Directive -
Using the listing below, set down each line from the line containing "red candle [538,380,578,435]" through the line containing "none -> white phone [386,131,451,185]", both ends included, exactly and with nothing added.

Dataset entries -
Start of Block
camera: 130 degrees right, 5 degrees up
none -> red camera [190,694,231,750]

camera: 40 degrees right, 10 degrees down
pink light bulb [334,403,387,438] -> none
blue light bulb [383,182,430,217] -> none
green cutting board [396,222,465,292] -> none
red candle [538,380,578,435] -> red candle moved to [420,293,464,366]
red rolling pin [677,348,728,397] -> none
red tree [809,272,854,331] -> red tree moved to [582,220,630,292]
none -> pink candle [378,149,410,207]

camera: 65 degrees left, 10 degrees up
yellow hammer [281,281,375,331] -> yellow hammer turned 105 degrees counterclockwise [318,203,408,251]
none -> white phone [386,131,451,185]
End of Block
Start of Block
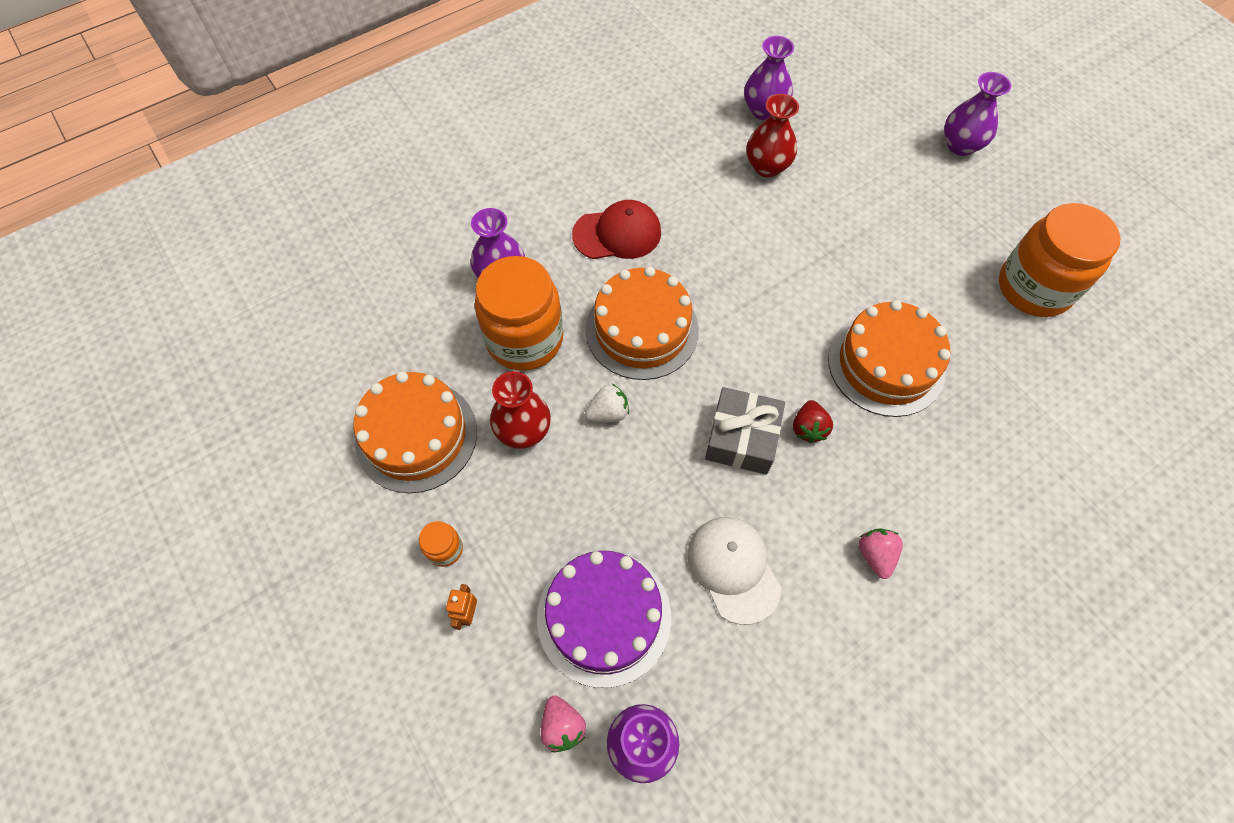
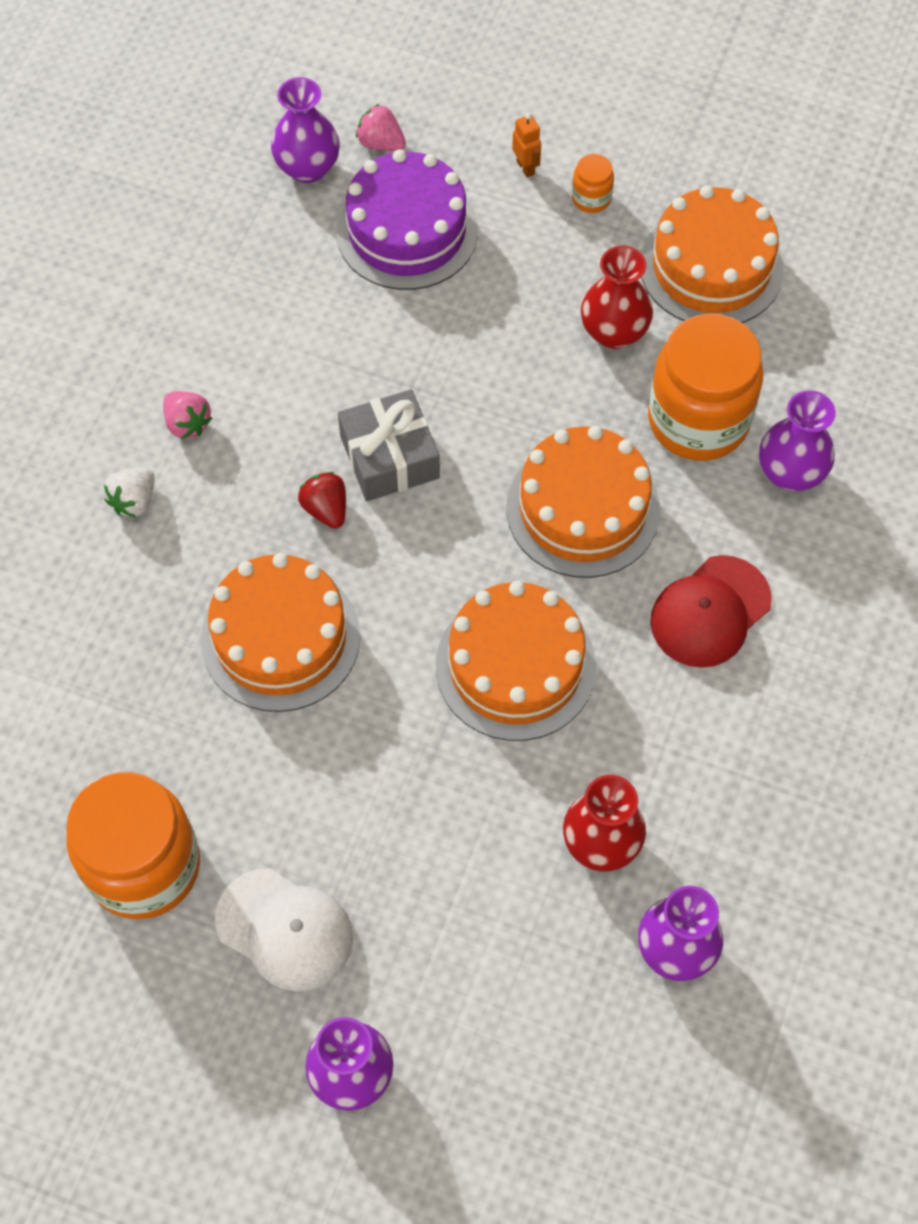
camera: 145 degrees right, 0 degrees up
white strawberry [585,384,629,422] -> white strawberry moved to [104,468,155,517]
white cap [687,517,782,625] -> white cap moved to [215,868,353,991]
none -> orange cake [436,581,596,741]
End of Block
Task answer -
red candle [538,380,578,435] -> red candle moved to [420,293,464,366]
red rolling pin [677,348,728,397] -> none
red tree [809,272,854,331] -> red tree moved to [582,220,630,292]
none -> pink candle [378,149,410,207]

camera: 65 degrees left, 10 degrees up
yellow hammer [281,281,375,331] -> yellow hammer turned 105 degrees counterclockwise [318,203,408,251]
none -> white phone [386,131,451,185]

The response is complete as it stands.